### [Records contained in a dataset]

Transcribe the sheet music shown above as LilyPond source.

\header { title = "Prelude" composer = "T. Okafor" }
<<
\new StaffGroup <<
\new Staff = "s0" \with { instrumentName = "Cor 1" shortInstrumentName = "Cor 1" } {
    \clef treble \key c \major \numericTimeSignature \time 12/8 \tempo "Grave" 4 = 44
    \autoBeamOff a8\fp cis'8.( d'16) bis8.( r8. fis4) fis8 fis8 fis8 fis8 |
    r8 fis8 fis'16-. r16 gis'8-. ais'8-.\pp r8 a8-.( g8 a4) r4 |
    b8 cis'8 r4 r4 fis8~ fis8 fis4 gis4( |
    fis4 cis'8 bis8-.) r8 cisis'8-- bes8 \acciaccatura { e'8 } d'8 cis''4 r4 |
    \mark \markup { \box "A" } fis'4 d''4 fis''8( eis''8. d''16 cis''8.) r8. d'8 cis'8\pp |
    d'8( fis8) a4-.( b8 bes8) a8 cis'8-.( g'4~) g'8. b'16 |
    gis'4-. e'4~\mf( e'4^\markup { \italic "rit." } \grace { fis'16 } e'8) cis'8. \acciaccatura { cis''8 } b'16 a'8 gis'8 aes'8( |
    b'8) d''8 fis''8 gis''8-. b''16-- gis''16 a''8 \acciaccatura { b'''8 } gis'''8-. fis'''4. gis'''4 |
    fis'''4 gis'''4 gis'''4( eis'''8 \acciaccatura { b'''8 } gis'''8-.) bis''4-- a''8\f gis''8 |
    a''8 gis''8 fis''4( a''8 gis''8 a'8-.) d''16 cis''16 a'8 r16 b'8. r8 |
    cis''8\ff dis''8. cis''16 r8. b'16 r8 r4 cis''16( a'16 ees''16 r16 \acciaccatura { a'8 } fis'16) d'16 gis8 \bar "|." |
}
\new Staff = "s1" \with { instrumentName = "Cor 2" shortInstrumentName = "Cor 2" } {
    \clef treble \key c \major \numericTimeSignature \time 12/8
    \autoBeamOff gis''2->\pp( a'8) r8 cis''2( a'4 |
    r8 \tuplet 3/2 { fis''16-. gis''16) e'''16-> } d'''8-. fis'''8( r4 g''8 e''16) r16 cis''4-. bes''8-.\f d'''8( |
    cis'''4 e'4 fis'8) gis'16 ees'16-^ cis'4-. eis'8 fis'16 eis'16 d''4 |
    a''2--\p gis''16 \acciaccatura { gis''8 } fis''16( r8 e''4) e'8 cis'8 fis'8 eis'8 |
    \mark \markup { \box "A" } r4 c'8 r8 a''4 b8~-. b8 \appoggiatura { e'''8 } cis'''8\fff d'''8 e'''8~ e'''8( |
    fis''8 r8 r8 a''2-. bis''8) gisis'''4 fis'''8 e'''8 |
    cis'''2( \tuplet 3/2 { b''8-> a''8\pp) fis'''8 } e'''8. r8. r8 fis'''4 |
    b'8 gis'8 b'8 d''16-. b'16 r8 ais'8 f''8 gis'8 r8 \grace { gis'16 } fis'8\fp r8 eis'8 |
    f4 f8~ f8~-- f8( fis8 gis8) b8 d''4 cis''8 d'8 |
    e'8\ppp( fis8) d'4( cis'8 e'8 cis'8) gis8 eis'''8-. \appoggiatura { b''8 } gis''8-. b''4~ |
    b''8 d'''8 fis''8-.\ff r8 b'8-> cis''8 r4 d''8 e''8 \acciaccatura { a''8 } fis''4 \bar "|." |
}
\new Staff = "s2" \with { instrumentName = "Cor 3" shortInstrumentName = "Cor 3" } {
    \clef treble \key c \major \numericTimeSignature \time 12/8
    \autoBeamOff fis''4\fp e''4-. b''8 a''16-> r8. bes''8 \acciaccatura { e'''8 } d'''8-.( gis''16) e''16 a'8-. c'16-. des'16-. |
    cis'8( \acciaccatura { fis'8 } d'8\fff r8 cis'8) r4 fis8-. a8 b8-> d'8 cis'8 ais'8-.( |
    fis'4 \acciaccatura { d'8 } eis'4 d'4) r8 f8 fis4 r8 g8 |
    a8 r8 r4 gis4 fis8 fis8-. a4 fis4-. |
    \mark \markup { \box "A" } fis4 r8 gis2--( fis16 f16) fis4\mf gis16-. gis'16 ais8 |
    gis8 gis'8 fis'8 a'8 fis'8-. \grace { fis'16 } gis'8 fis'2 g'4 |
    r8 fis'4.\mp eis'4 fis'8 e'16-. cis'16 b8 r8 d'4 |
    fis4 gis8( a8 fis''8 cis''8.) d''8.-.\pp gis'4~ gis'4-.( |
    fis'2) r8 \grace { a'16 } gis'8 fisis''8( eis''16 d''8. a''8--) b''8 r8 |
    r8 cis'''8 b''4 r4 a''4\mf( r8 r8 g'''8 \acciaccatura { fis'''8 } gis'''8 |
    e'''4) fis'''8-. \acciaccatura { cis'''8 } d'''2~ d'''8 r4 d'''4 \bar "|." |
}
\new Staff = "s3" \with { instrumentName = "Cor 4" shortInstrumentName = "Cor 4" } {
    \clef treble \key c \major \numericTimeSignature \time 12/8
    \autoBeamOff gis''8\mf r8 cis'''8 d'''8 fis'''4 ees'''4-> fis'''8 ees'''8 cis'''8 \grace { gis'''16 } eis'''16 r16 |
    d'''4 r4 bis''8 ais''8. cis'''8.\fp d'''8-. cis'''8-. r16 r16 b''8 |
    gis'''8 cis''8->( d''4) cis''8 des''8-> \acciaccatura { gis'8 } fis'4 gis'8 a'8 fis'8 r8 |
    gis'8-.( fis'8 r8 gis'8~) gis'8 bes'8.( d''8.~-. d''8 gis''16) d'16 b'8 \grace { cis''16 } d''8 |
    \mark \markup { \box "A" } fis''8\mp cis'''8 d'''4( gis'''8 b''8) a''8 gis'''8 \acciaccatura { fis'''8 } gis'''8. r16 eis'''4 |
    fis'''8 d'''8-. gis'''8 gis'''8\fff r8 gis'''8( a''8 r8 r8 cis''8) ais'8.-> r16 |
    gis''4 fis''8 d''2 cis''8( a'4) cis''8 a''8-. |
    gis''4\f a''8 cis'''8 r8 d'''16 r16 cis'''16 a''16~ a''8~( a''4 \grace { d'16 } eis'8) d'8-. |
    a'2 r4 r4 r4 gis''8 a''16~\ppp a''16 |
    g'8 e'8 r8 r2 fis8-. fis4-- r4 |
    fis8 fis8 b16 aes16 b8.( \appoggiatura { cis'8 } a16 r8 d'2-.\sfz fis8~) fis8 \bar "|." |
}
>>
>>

### [SET TASK]
Collect each line of the records above that contains the string "shortInstrumentName".

### [ANSWER TO THE EXERCISE]
\new Staff = "s0" \with { instrumentName = "Cor 1" shortInstrumentName = "Cor 1" } {
\new Staff = "s1" \with { instrumentName = "Cor 2" shortInstrumentName = "Cor 2" } {
\new Staff = "s2" \with { instrumentName = "Cor 3" shortInstrumentName = "Cor 3" } {
\new Staff = "s3" \with { instrumentName = "Cor 4" shortInstrumentName = "Cor 4" } {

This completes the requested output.